::: Records
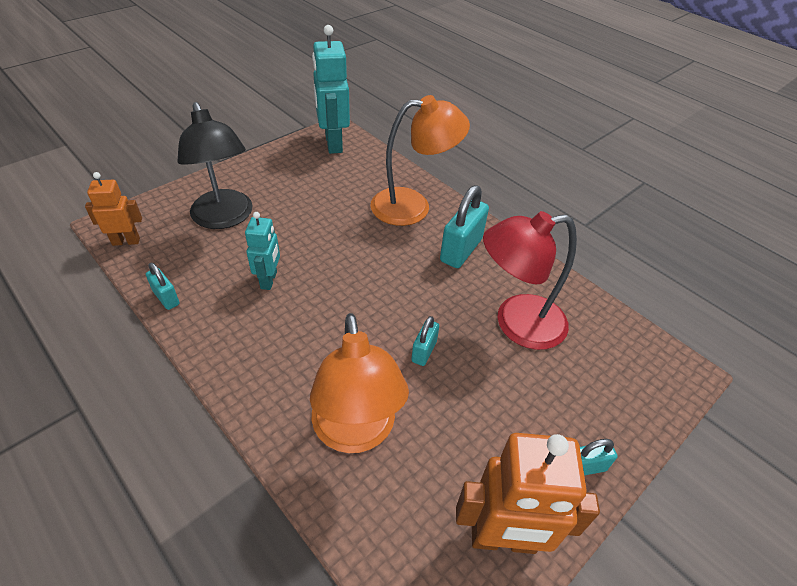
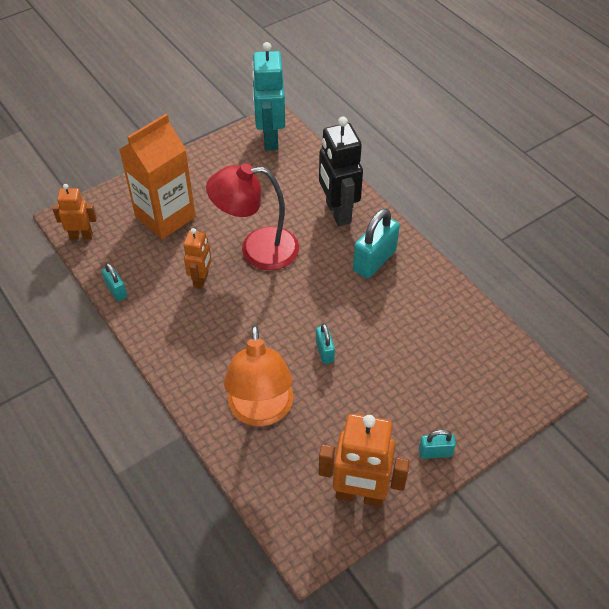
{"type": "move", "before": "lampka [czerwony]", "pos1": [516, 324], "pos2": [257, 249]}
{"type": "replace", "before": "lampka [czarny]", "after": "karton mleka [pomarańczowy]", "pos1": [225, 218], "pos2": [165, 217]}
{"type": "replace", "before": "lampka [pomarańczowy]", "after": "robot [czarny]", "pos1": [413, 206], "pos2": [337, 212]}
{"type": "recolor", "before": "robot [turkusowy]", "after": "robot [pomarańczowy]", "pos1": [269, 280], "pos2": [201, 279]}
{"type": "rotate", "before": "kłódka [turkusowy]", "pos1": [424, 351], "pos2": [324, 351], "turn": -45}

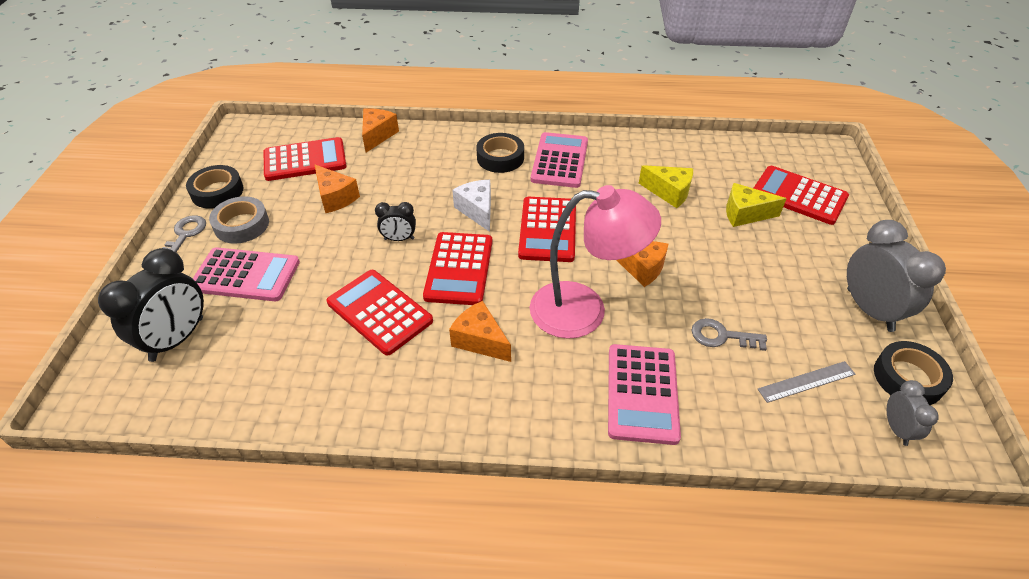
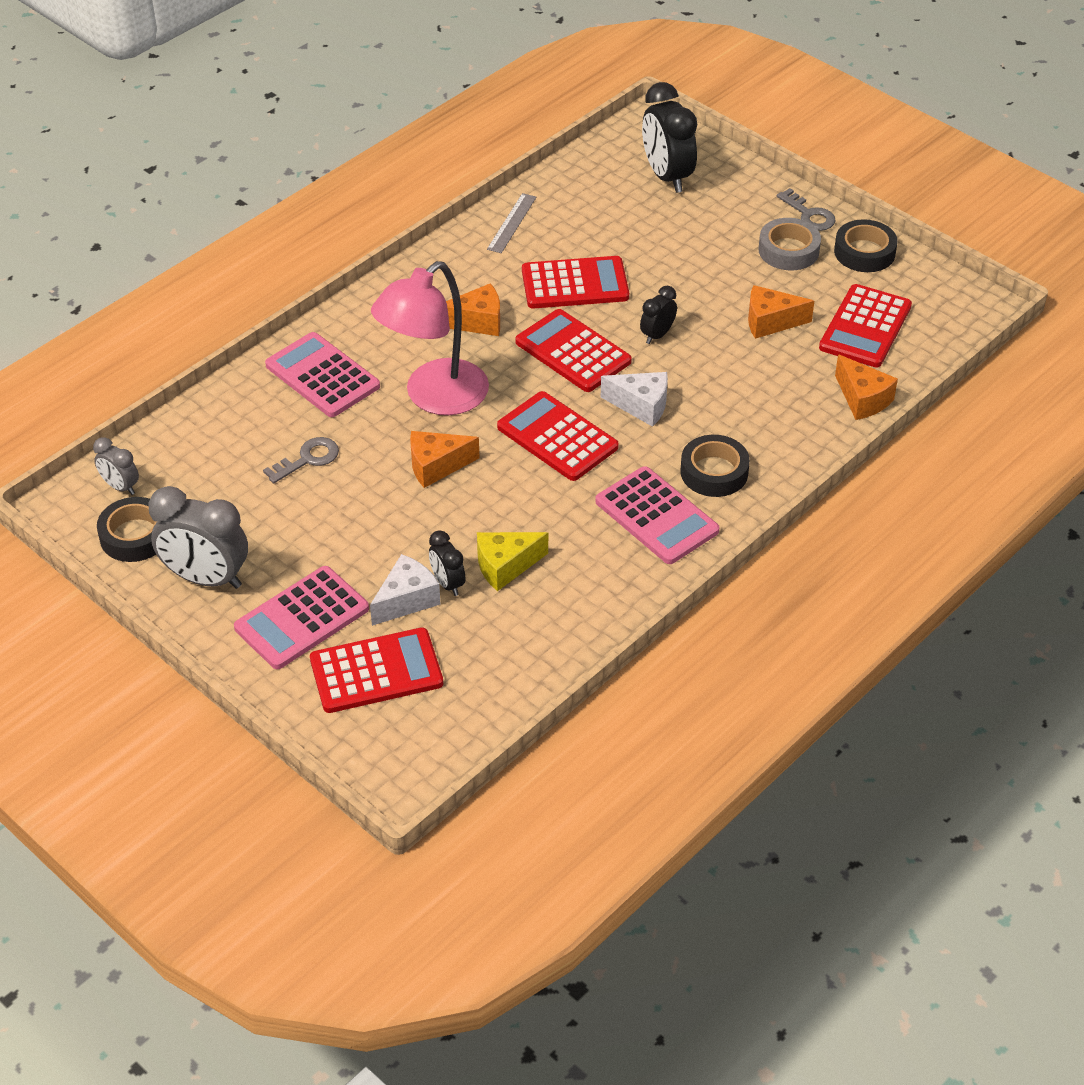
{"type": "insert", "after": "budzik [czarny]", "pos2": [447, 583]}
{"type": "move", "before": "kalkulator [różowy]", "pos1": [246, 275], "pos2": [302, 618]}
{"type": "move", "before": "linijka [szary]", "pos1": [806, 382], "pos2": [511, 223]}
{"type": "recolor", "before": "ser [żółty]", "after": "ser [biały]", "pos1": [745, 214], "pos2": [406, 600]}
::::::
::: Records
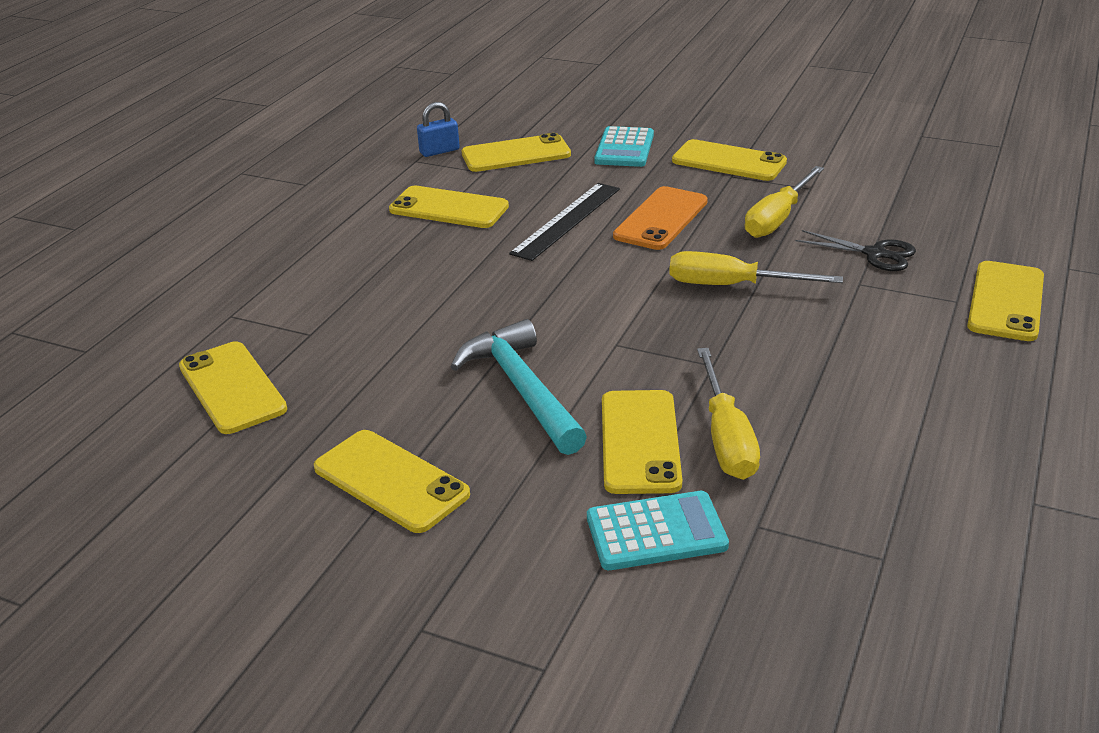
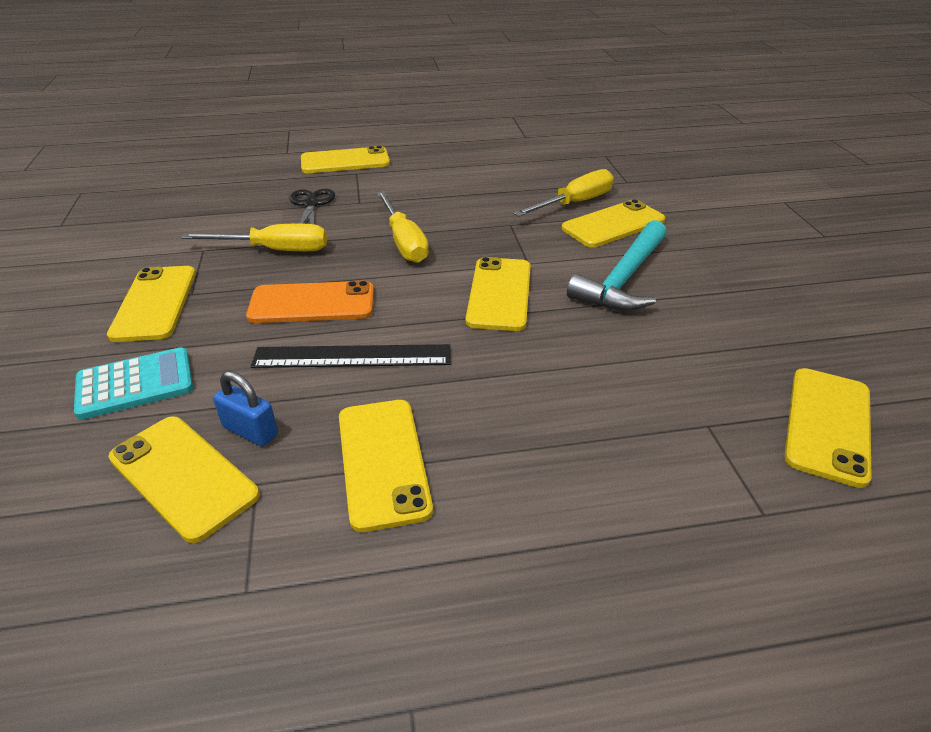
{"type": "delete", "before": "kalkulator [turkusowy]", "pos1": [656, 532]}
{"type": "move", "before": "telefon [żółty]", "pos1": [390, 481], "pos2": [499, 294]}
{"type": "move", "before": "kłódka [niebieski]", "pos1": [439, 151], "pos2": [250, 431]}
::::::
In the entries above, find each line with the word "replace" and show it.

** Completed exercise **
{"type": "replace", "before": "lampka [czarny]", "after": "karton mleka [pomarańczowy]", "pos1": [225, 218], "pos2": [165, 217]}
{"type": "replace", "before": "lampka [pomarańczowy]", "after": "robot [czarny]", "pos1": [413, 206], "pos2": [337, 212]}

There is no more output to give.